[Source records]
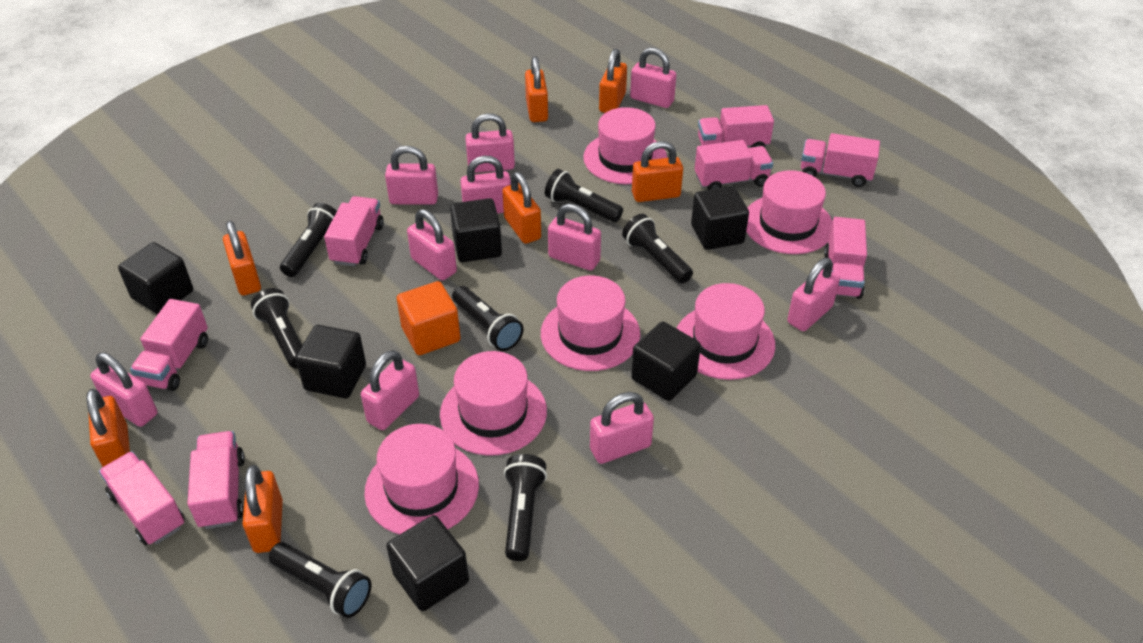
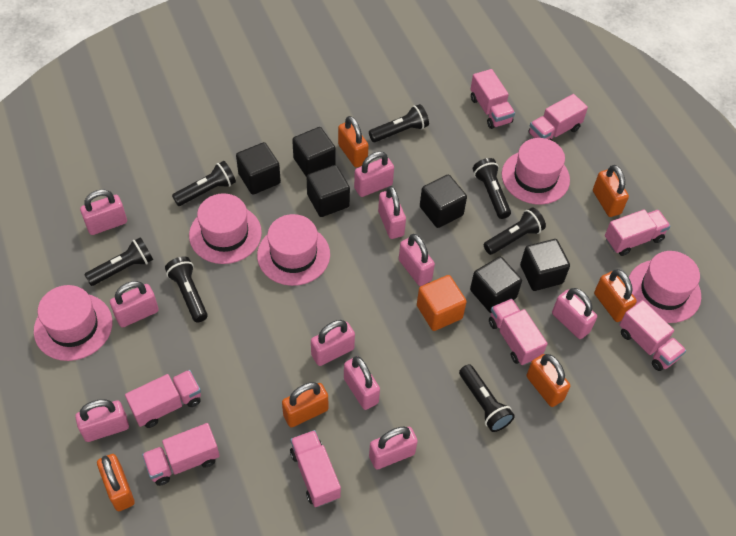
orange padlock: 7 -> 6
pink hat: 6 -> 5

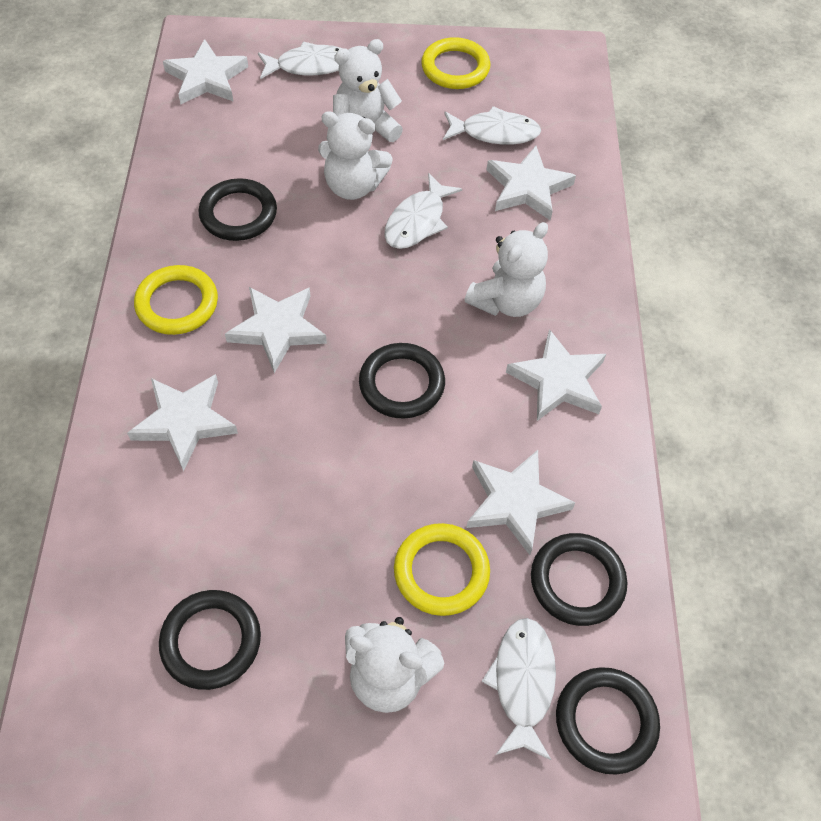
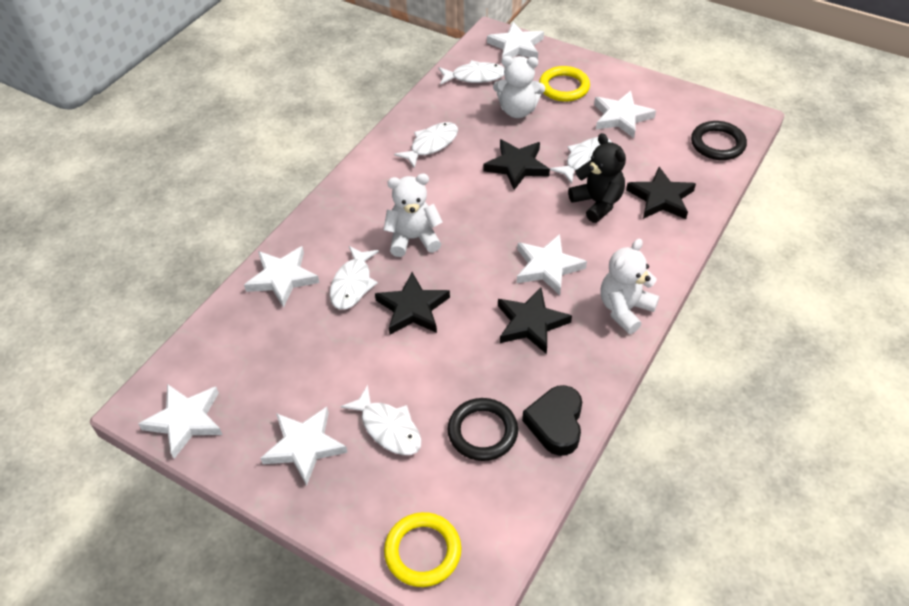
black heart: 0 -> 1
black ring: 5 -> 2
black star: 0 -> 4
black teddy bear: 0 -> 1
white fish: 4 -> 5
white teddy bear: 4 -> 3
yellow ring: 3 -> 2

• _EXERCISE_
Your copy should match the records above exactly, apart from the pictures, which stay out.

• _TASK RESULT_
orange padlock: 7 -> 6
pink hat: 6 -> 5

black heart: 0 -> 1
black ring: 5 -> 2
black star: 0 -> 4
black teddy bear: 0 -> 1
white fish: 4 -> 5
white teddy bear: 4 -> 3
yellow ring: 3 -> 2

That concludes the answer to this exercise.